__Work request__:
From the entries provided below, copy each line that contains the word "shoe".

__Data shown__:
════════════════════

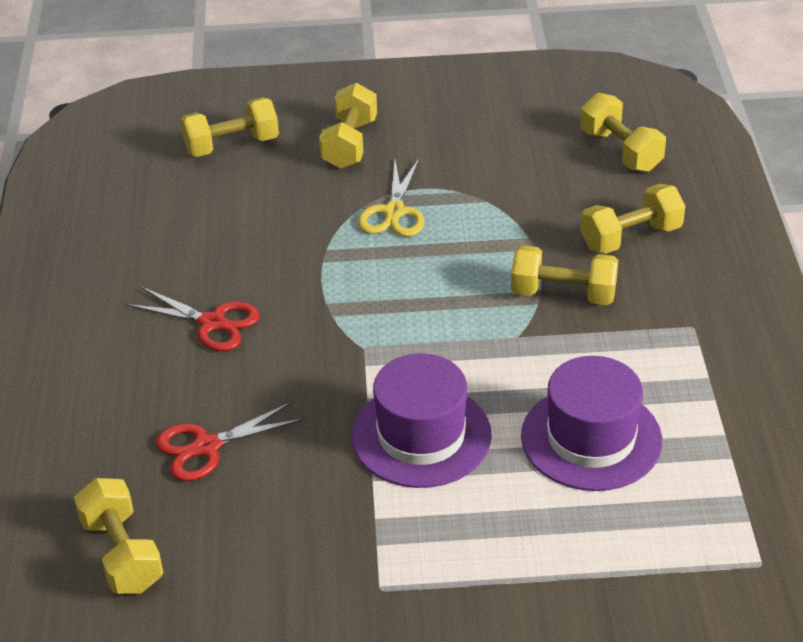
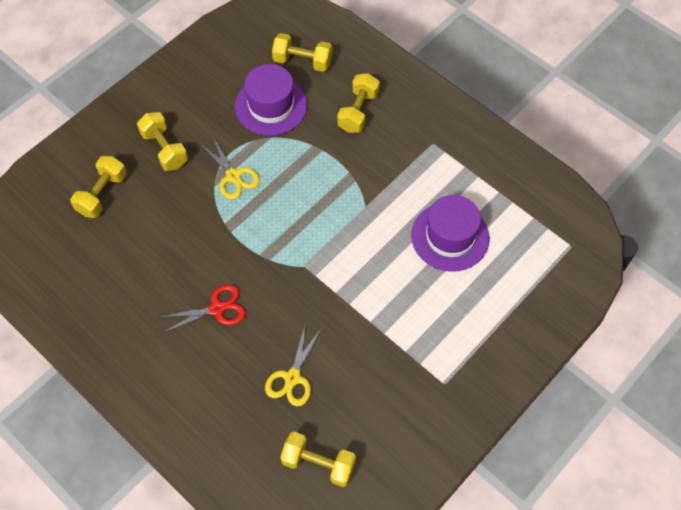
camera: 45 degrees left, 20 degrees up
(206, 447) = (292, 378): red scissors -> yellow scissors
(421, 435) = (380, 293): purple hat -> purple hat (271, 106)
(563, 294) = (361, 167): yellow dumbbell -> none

════════════════════

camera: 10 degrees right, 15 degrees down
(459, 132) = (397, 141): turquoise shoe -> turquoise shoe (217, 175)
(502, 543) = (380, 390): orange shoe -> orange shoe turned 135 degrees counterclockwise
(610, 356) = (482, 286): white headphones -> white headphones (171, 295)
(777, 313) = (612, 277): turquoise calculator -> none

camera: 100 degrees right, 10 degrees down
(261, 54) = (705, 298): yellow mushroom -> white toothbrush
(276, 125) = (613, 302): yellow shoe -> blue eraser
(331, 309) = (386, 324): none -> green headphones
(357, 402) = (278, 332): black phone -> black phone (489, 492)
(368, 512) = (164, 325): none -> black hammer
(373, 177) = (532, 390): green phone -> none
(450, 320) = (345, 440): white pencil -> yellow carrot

════════════════════

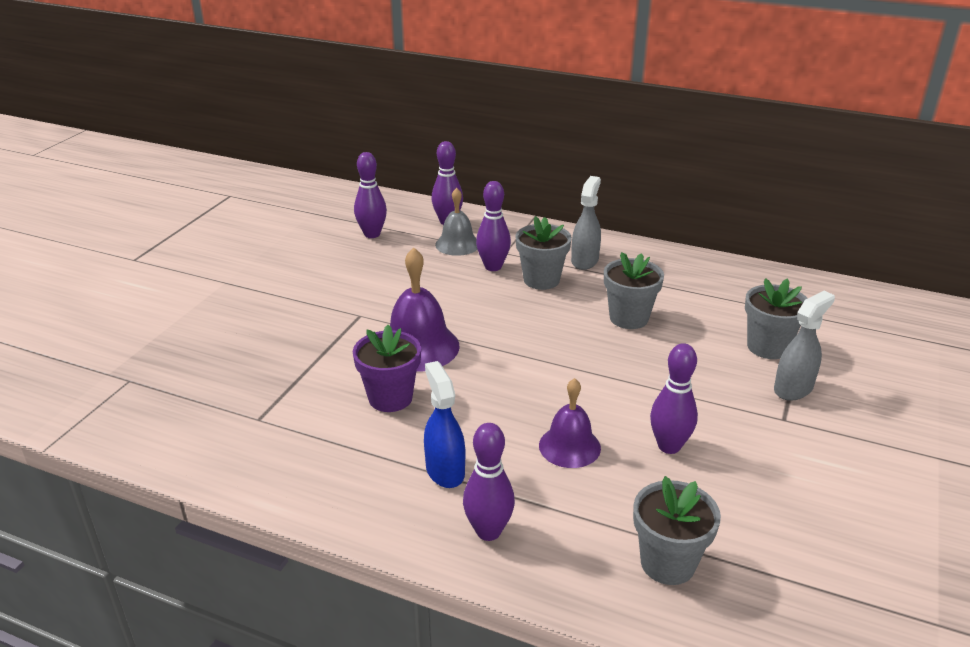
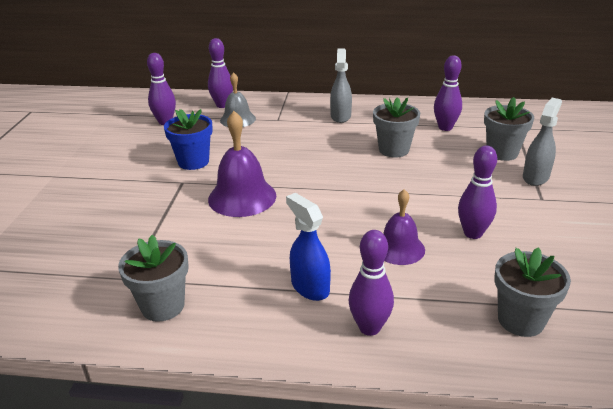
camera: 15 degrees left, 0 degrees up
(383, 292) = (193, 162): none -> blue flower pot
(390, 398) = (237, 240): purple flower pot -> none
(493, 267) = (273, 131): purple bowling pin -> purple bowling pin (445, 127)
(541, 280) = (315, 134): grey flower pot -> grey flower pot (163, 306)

════════════════════

__Expected answer__:
(459, 132) = (397, 141): turquoise shoe -> turquoise shoe (217, 175)
(502, 543) = (380, 390): orange shoe -> orange shoe turned 135 degrees counterclockwise
(276, 125) = (613, 302): yellow shoe -> blue eraser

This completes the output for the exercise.